[[ STORED DATA open ]]

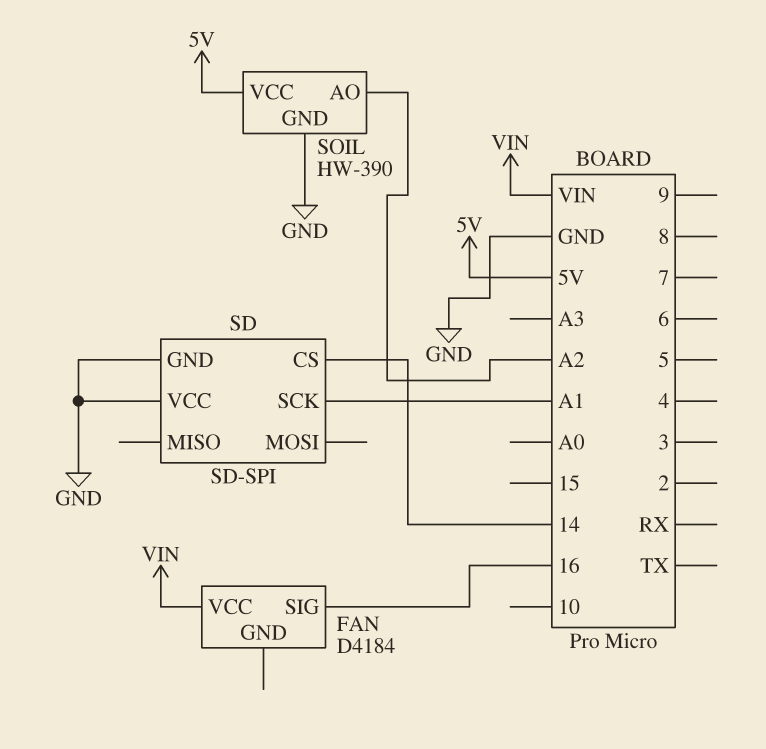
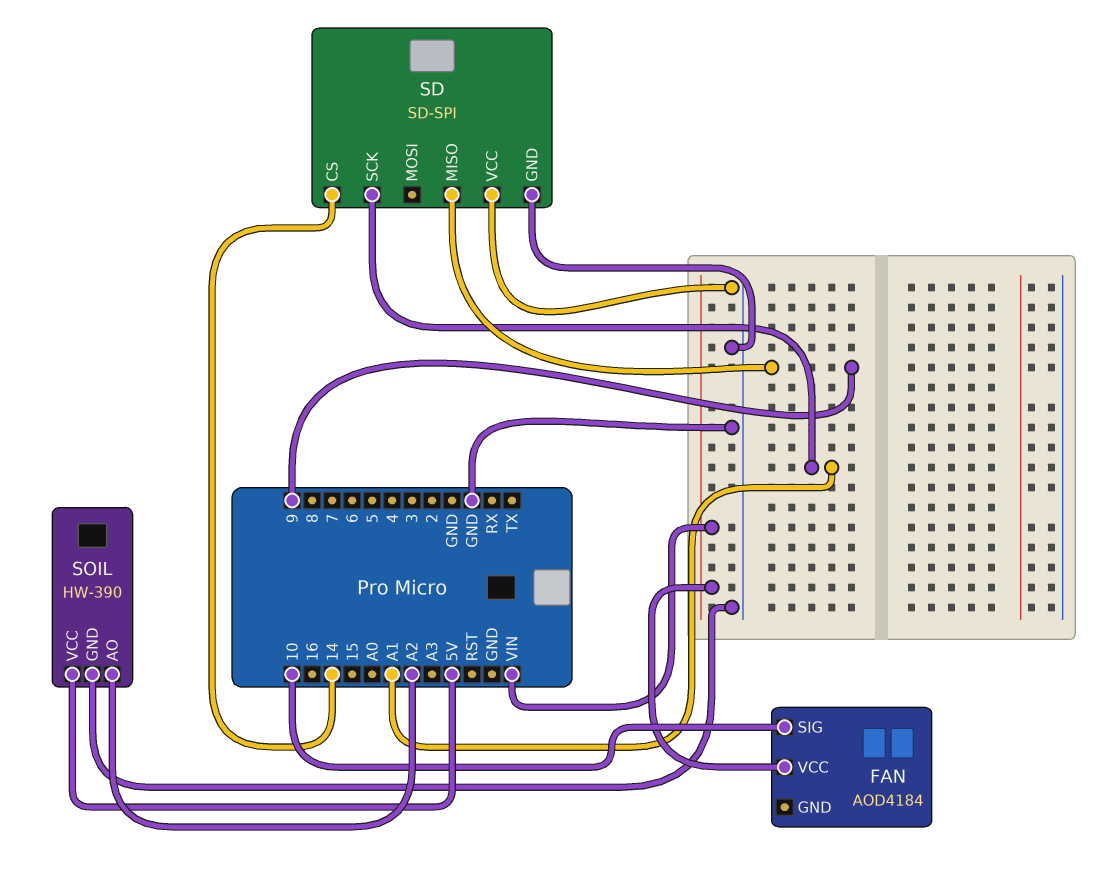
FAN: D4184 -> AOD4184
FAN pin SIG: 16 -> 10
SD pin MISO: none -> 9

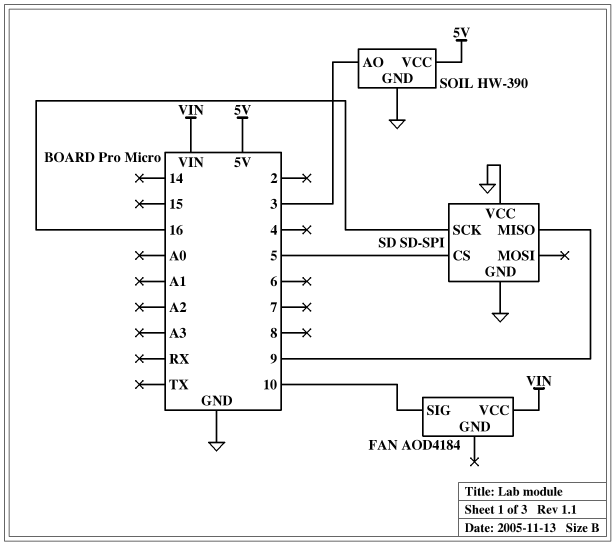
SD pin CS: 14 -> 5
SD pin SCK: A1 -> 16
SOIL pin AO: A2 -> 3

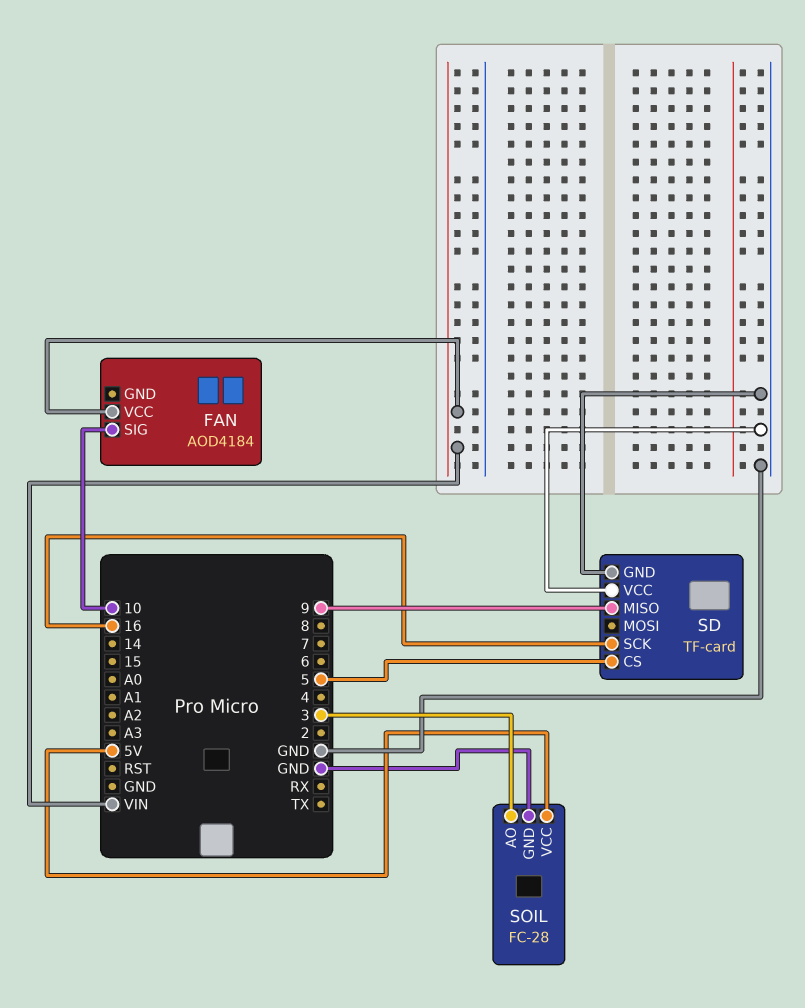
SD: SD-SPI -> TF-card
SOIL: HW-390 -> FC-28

[[ STORED DATA closed ]]

* ASSIGNED TASK
Which lines run from the one containing "SD pin MISO: none -> 9" through the last line of the entries above? Output them exactly, both ends included, with no pictures.

* OUTPUT OF THE TASK
SD pin MISO: none -> 9

SD pin CS: 14 -> 5
SD pin SCK: A1 -> 16
SOIL pin AO: A2 -> 3

SD: SD-SPI -> TF-card
SOIL: HW-390 -> FC-28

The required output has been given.